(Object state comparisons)
★ ★ ★ ★ ★ ★ ★
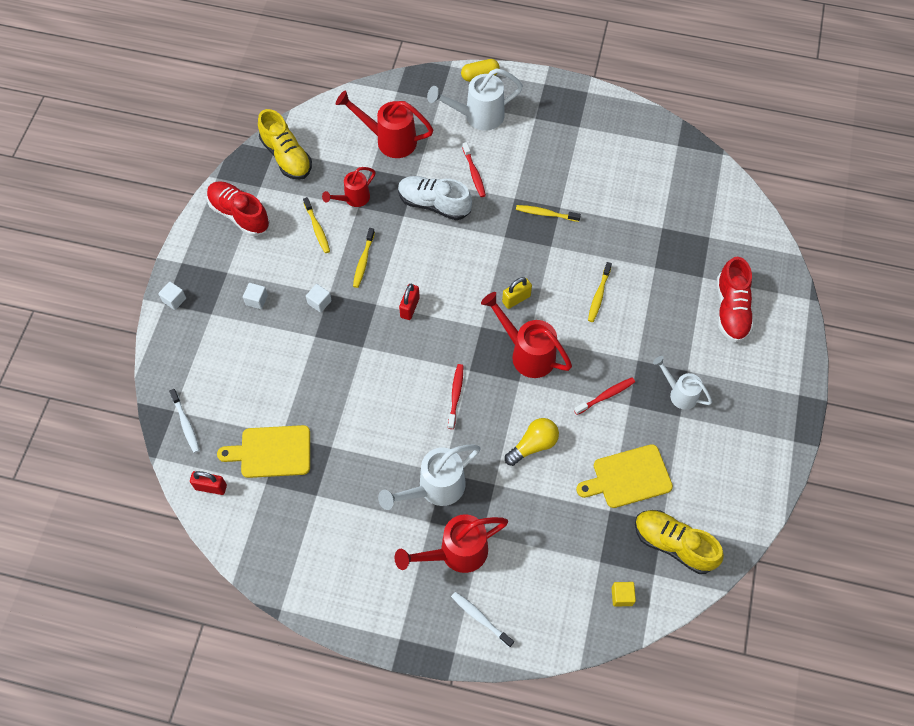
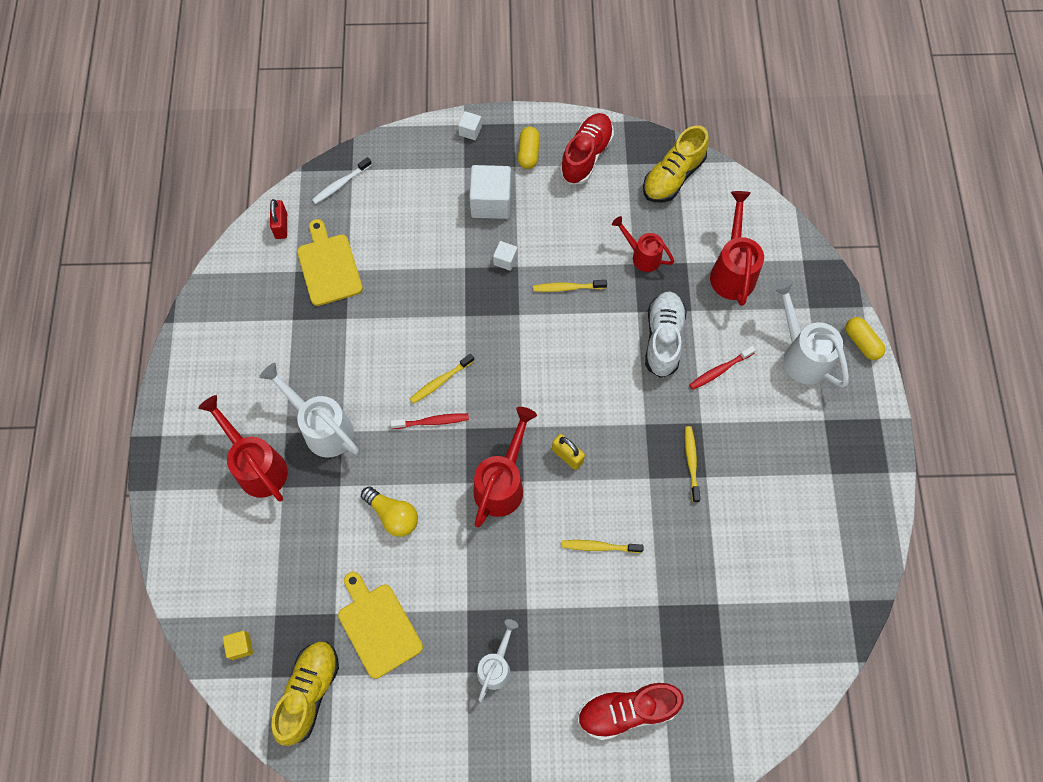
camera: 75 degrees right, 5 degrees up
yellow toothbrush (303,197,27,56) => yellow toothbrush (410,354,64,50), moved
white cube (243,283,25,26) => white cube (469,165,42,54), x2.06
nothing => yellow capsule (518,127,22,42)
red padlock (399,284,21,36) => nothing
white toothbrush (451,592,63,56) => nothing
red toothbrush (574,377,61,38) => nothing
★ ★ ★ ★ ★ ★ ★
Aim of the task: Repeat all entries exactly. Skip the pictures.

Result:
camera: 75 degrees right, 5 degrees up
yellow toothbrush (303,197,27,56) => yellow toothbrush (410,354,64,50), moved
white cube (243,283,25,26) => white cube (469,165,42,54), x2.06
nothing => yellow capsule (518,127,22,42)
red padlock (399,284,21,36) => nothing
white toothbrush (451,592,63,56) => nothing
red toothbrush (574,377,61,38) => nothing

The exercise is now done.